-- INFORMATION GIVEN --
────────────────────
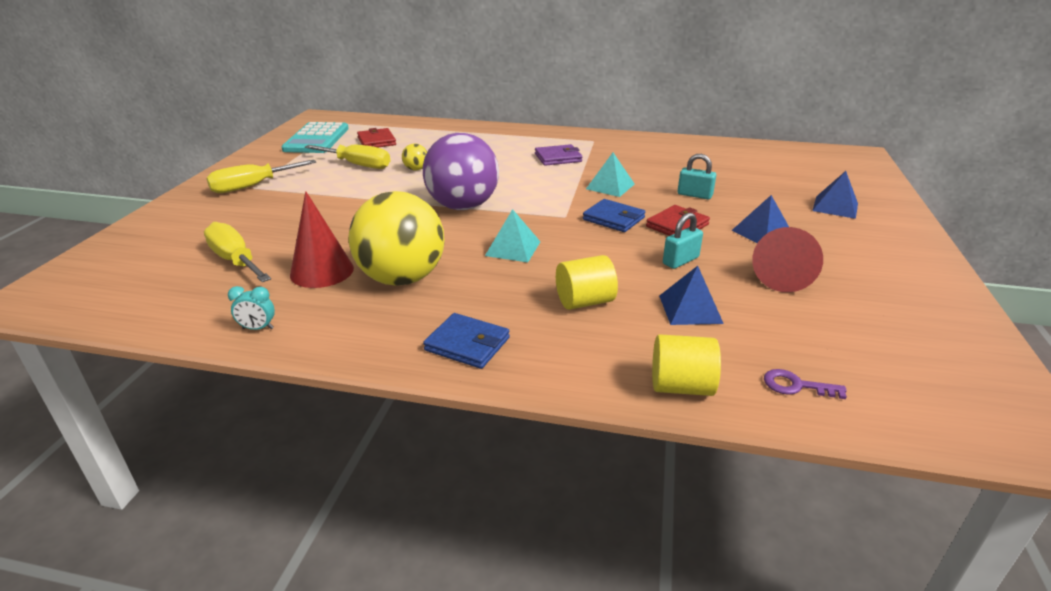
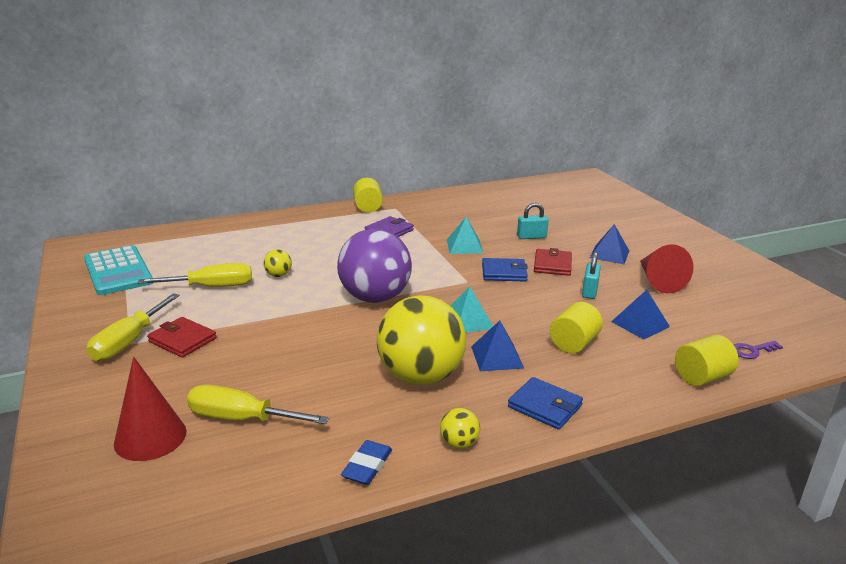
camera: 35 degrees left, 5 degrees down
(258, 328) = (367, 466): turquoise clock -> blue eraser
(322, 271) = (342, 396): red cone -> red cone (150, 437)
(347, 342) = (459, 443): none -> yellow ball
(376, 141) = (192, 257): red wallet -> red wallet (182, 340)
(467, 344) = (545, 406): blue wallet -> blue wallet turned 45 degrees clockwise
(569, 135) = (368, 207): none -> yellow cylinder
(835, 207) = (625, 221): blue pyramid -> blue pyramid (497, 357)

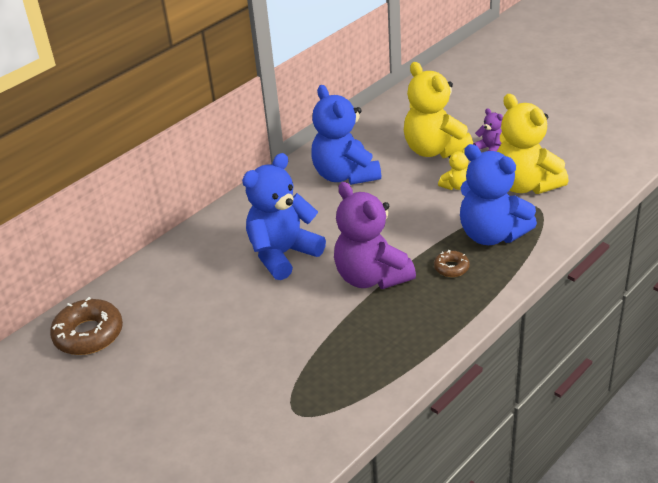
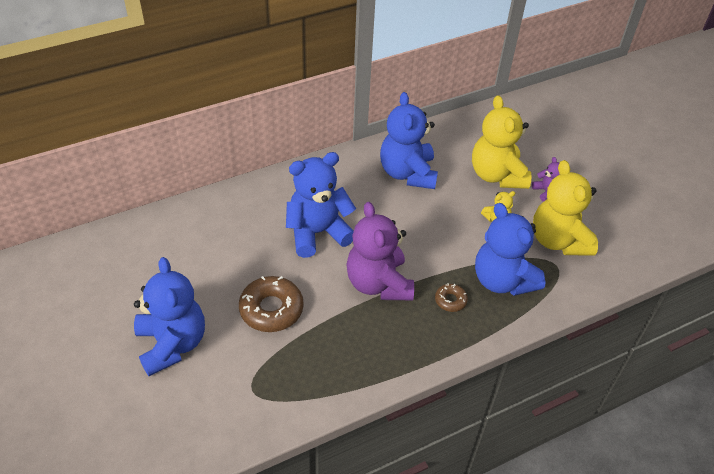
camera: 15 degrees right, 10 degrees up
(88, 334) = (131, 250): brown donut -> brown donut (271, 309)
(185, 402) = (172, 344): none -> blue teddy bear

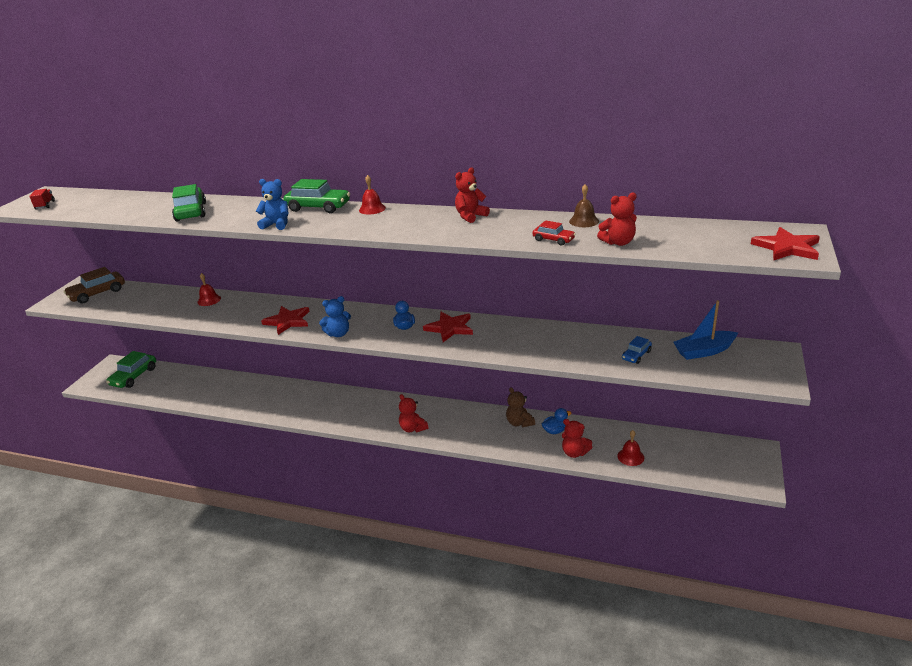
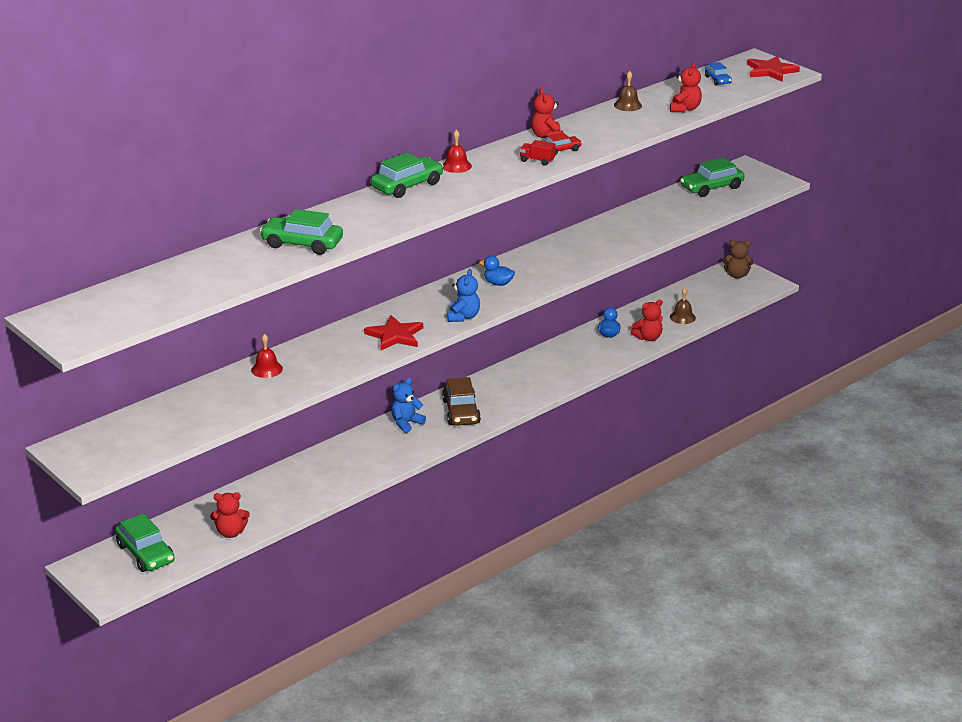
camera: 60 degrees left, 0 degrees up
(45, 205) = (105, 321): red truck -> red truck (537, 161)
(97, 293) = (118, 439): brown car -> brown car (461, 412)
(277, 224) = (422, 211): blue teddy bear -> blue teddy bear (406, 423)
(413, 428) = (514, 400): red teddy bear -> red teddy bear (231, 532)
(450, 328) = (532, 265): red star -> none
(519, 423) = (576, 346): brown teddy bear -> brown teddy bear (737, 275)
(553, 240) = (645, 125): red car -> red car (561, 150)
(630, 456) = (682, 317): red bell -> brown bell
(636, 355) = (683, 211): blue car -> blue car (717, 80)
(704, 351) = (711, 187): blue boat -> green car

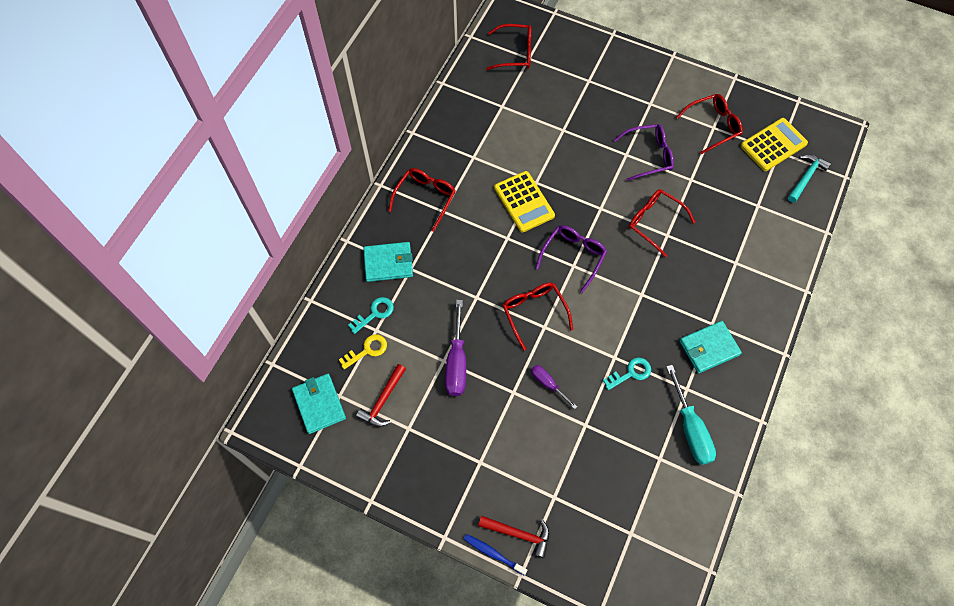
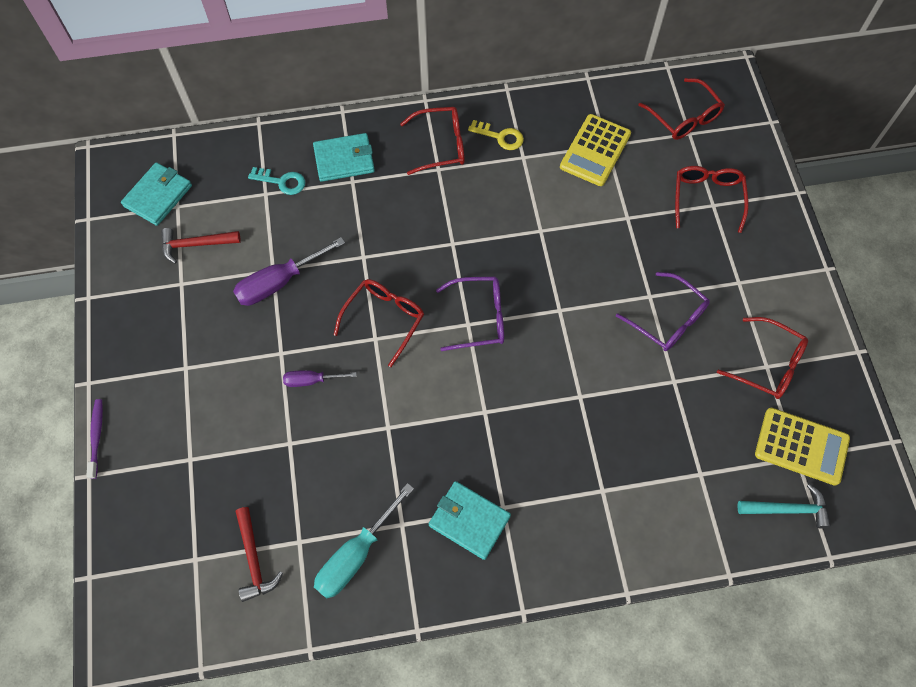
camera: 55 degrees right, 0 degrees up
(367, 350) = (239, 199): yellow key -> yellow key (500, 137)
(388, 263) = (344, 159): turquoise wallet -> turquoise wallet turned 60 degrees counterclockwise
(493, 553) = (96, 437): blue toothbrush -> purple toothbrush
(518, 534) = (130, 448): red hammer -> red hammer (254, 559)
(524, 202) = (507, 233): yellow calculator -> yellow calculator (595, 150)
(548, 384) = (312, 380): purple screwdriver -> purple screwdriver turned 105 degrees counterclockwise
(630, 373) = (380, 454): turquoise key -> none
(655, 223) = (585, 375): red glasses -> red glasses (707, 199)

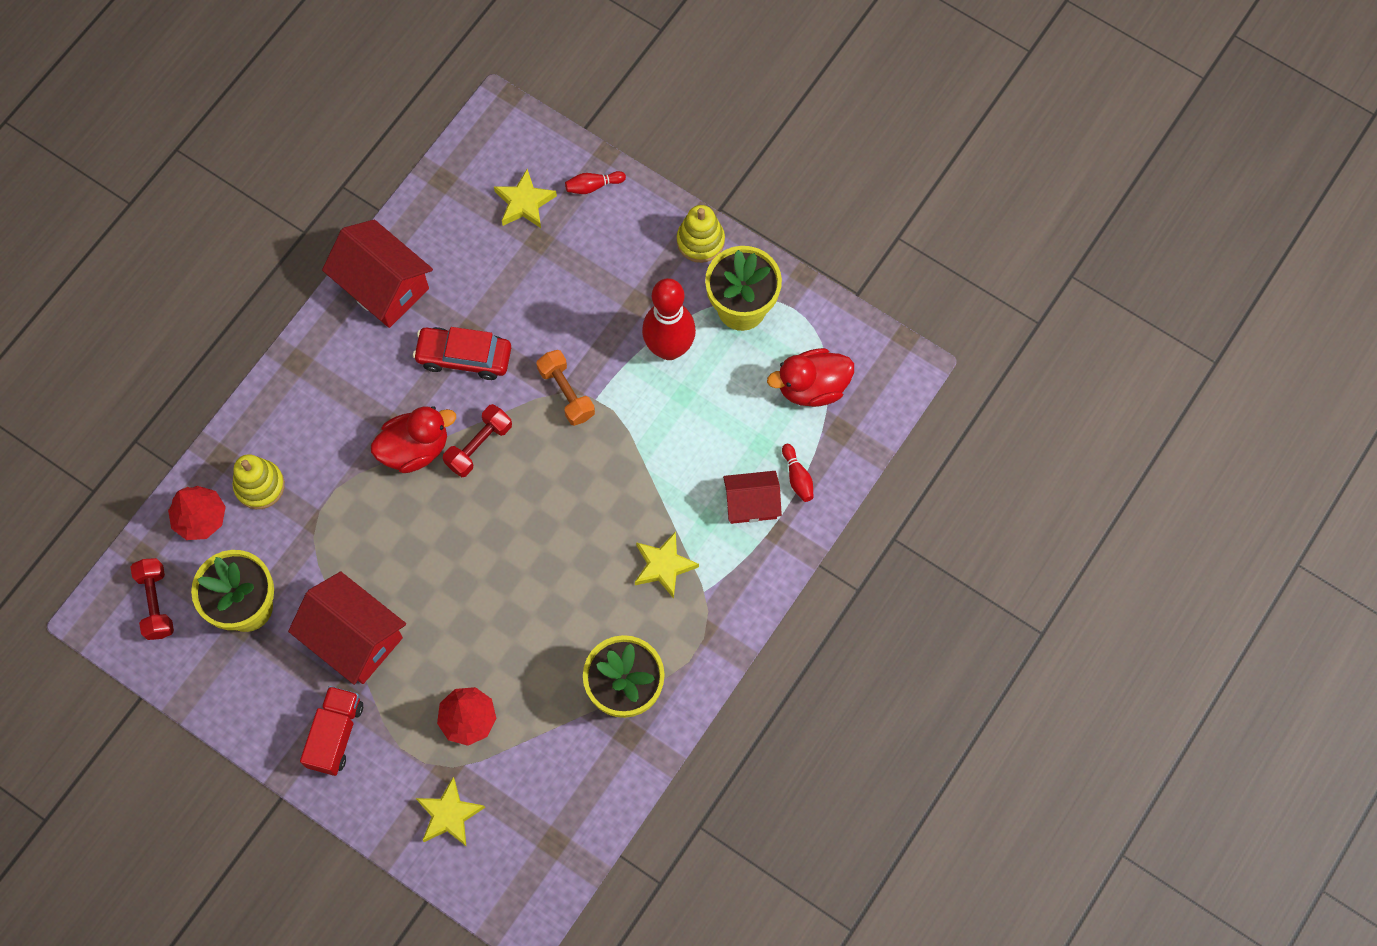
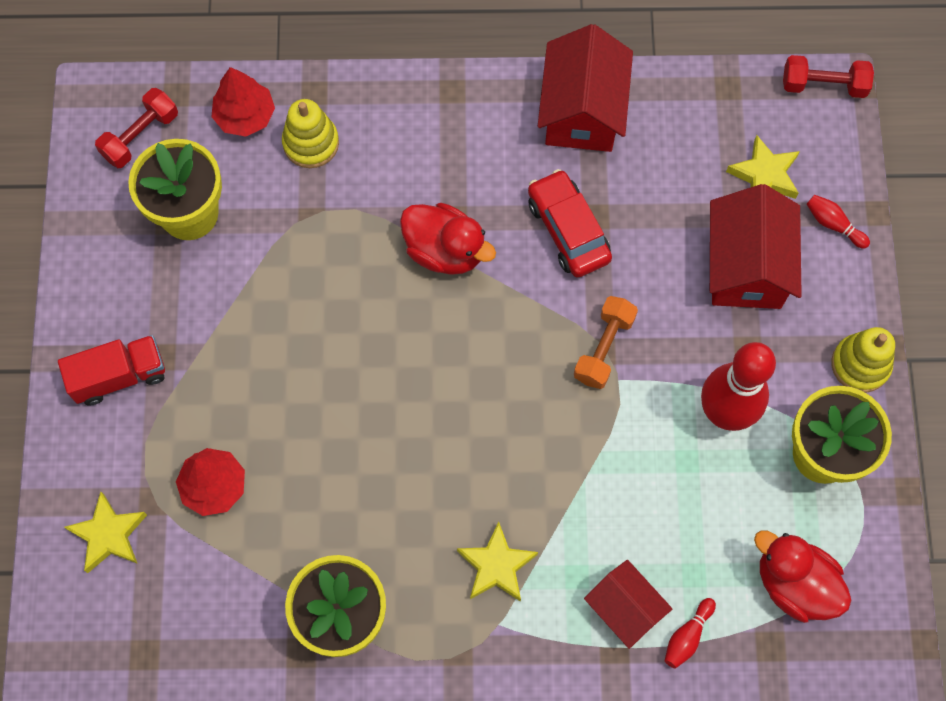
camera: 55 degrees right, 0 degrees up
(354, 637) = (223, 327): red house -> red house (746, 267)
(479, 445) = (490, 305): red dumbbell -> red dumbbell (823, 85)

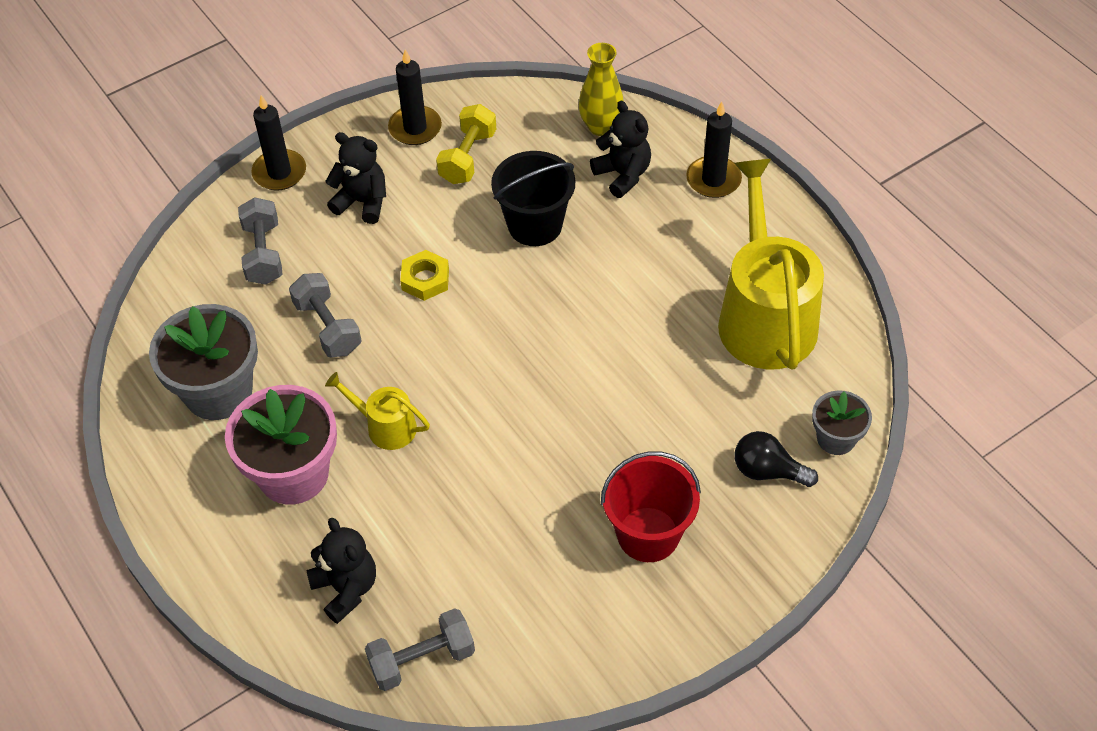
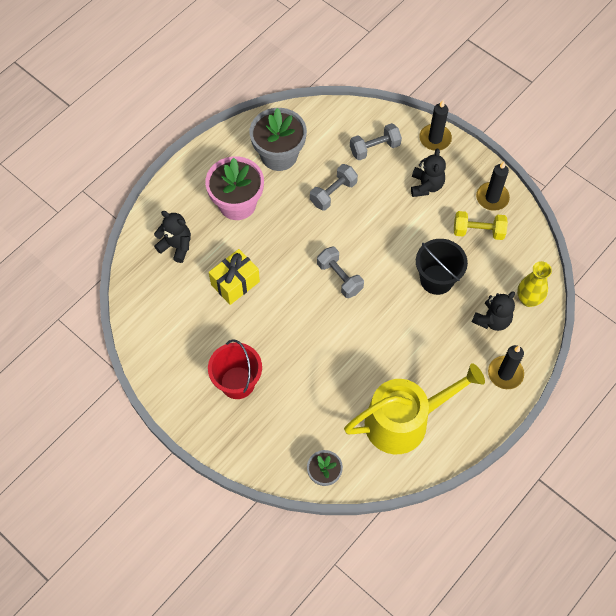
camera: 75 degrees right, 10 degrees up
(346, 588) = (176, 246): black teddy bear -> black teddy bear turned 105 degrees counterclockwise
(385, 426) = (276, 238): yellow watering can -> none
(422, 659) = (143, 290): grey dumbbell -> grey dumbbell (339, 277)
(425, 279) = (379, 232): yellow nut -> none
(454, 505) = (235, 283): none -> yellow gift
(767, 471) = (292, 439): black light bulb -> none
────────────────────
-- TASK TO CARRY OUT --
What is needed is a word-for-word restatement of every line from the one with "(425, 279) = (379, 232): yellow nut -> none" to the end of the entries above.

-- ANSWER FOR THIS EXERCISE --
(425, 279) = (379, 232): yellow nut -> none
(454, 505) = (235, 283): none -> yellow gift
(767, 471) = (292, 439): black light bulb -> none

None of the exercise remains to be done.